### RECORDS FOR THIS TASK
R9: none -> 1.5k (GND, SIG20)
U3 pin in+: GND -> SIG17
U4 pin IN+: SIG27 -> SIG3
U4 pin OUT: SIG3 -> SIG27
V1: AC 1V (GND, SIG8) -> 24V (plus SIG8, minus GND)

### TASK REQUIREMENTS
Reproduce the listing in full, exactly, so that no line is missing.

### RESPONSE TO THE TASK
R9: none -> 1.5k (GND, SIG20)
U3 pin in+: GND -> SIG17
U4 pin IN+: SIG27 -> SIG3
U4 pin OUT: SIG3 -> SIG27
V1: AC 1V (GND, SIG8) -> 24V (plus SIG8, minus GND)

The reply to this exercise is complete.